## WHAT NEEDS TO BE DONE
List every line in the items below that contains the string "kern", treating uppercase and lowercase letters as distinct.

## SUPPLIED RECORDS
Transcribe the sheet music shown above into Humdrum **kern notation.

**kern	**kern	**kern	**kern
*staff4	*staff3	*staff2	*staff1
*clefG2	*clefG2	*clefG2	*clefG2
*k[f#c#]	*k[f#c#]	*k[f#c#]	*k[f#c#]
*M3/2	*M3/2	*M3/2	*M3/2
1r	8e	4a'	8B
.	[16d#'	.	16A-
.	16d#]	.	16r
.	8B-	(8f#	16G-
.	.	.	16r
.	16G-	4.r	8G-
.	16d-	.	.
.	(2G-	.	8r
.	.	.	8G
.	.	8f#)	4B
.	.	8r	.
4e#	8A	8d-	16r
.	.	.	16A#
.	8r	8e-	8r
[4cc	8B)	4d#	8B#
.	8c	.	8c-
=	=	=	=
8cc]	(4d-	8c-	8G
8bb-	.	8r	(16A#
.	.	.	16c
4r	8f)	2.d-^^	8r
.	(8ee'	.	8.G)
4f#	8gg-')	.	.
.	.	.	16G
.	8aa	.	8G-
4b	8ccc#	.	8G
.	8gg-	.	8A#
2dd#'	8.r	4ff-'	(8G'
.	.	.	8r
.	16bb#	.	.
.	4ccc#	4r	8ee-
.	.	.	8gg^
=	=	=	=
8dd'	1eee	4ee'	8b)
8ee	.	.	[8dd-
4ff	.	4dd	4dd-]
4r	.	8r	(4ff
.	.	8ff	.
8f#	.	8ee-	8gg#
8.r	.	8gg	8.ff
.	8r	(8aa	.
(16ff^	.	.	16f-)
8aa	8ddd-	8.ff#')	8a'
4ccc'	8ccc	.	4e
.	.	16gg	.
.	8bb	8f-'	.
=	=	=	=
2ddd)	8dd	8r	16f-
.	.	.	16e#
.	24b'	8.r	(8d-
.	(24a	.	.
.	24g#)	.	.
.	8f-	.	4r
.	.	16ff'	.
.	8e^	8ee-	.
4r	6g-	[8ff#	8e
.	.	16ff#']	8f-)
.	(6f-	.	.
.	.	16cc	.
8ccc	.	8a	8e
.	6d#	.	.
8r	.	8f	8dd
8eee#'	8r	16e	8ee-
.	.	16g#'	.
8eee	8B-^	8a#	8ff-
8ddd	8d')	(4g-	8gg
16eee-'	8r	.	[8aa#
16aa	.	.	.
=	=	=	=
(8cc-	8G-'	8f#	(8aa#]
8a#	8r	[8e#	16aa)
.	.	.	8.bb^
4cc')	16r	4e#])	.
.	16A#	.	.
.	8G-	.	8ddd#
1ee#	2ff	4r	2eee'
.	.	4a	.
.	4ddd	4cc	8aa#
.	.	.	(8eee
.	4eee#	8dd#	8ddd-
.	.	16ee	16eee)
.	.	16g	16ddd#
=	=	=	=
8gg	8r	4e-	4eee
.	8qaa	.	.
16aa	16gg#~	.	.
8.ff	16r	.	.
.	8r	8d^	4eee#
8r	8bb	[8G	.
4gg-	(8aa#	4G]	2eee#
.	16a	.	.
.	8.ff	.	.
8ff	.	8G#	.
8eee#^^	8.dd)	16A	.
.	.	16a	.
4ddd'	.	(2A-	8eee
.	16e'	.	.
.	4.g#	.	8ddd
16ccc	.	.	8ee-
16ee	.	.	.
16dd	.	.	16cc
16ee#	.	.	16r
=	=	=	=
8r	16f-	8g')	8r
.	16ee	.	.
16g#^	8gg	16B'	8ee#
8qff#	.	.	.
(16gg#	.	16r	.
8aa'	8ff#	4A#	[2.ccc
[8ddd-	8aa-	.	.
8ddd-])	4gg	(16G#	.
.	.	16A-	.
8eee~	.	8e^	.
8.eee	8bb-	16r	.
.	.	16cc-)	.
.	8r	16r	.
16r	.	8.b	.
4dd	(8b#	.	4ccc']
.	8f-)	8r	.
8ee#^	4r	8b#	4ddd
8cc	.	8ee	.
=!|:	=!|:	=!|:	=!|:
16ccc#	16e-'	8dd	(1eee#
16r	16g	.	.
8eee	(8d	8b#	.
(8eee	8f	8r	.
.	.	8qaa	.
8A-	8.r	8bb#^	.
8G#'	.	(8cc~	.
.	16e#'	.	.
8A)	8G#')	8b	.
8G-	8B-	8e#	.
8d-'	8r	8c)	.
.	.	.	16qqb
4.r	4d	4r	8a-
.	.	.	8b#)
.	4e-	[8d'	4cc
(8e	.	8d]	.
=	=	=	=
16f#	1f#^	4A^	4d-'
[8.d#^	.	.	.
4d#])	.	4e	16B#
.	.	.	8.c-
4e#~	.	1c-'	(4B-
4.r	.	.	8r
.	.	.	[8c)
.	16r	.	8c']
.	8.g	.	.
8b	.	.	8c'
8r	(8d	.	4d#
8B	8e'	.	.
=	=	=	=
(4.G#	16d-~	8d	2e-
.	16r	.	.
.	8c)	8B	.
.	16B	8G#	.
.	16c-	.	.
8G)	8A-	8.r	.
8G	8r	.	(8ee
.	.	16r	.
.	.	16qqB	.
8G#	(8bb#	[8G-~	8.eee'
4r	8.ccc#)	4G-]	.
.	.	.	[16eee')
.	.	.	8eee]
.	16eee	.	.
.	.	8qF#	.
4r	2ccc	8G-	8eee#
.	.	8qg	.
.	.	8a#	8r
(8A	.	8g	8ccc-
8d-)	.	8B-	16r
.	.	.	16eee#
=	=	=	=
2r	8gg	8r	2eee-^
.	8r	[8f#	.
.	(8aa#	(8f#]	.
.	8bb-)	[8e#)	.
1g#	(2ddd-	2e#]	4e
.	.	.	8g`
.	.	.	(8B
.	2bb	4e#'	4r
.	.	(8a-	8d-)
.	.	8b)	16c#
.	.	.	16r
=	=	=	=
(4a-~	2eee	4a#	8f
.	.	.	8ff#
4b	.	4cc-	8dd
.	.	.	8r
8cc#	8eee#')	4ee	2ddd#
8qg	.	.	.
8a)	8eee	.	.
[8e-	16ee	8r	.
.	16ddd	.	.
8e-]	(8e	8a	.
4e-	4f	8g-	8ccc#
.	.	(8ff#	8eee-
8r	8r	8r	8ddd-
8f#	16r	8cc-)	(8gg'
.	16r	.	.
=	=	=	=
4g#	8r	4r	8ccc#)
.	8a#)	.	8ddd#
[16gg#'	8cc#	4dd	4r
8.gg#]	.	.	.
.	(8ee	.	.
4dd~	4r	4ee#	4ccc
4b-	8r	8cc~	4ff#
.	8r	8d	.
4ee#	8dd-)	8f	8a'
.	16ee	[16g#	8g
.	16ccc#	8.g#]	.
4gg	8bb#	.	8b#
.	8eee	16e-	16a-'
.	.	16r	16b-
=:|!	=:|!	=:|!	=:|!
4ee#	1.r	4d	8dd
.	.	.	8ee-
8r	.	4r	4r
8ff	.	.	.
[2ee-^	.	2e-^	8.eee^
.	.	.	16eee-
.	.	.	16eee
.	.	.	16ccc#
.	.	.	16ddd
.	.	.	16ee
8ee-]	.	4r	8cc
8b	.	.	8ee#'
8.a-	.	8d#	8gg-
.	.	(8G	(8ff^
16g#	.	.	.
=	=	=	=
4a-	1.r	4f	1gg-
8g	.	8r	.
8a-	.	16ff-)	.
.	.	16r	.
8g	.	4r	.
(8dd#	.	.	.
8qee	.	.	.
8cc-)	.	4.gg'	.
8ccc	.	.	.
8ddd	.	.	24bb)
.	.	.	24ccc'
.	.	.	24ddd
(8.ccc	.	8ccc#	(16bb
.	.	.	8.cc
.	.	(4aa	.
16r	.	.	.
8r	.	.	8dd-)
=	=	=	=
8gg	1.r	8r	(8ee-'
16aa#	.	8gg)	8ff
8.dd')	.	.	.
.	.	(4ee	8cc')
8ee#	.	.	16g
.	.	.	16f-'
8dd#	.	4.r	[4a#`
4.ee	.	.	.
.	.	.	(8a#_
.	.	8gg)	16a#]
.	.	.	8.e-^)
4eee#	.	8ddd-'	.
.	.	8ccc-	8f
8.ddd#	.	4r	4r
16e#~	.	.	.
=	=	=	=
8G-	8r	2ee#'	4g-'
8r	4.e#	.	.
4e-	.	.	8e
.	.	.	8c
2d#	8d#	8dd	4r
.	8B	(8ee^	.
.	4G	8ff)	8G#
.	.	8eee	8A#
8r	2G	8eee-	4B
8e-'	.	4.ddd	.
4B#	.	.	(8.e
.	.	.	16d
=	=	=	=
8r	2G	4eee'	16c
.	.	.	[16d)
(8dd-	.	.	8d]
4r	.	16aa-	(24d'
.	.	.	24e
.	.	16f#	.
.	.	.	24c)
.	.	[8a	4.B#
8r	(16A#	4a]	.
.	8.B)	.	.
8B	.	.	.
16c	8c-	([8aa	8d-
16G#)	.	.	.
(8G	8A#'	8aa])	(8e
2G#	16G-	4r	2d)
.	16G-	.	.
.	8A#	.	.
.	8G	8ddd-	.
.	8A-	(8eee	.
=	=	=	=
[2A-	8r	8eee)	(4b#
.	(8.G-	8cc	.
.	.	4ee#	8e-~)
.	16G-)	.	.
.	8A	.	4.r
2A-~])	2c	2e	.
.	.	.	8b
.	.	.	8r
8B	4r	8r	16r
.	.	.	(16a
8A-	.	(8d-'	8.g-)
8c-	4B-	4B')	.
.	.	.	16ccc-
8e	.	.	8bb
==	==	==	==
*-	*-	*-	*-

## FULL ANSWER
Transcribe the sheet music shown above into Humdrum **kern notation.
**kern	**kern	**kern	**kern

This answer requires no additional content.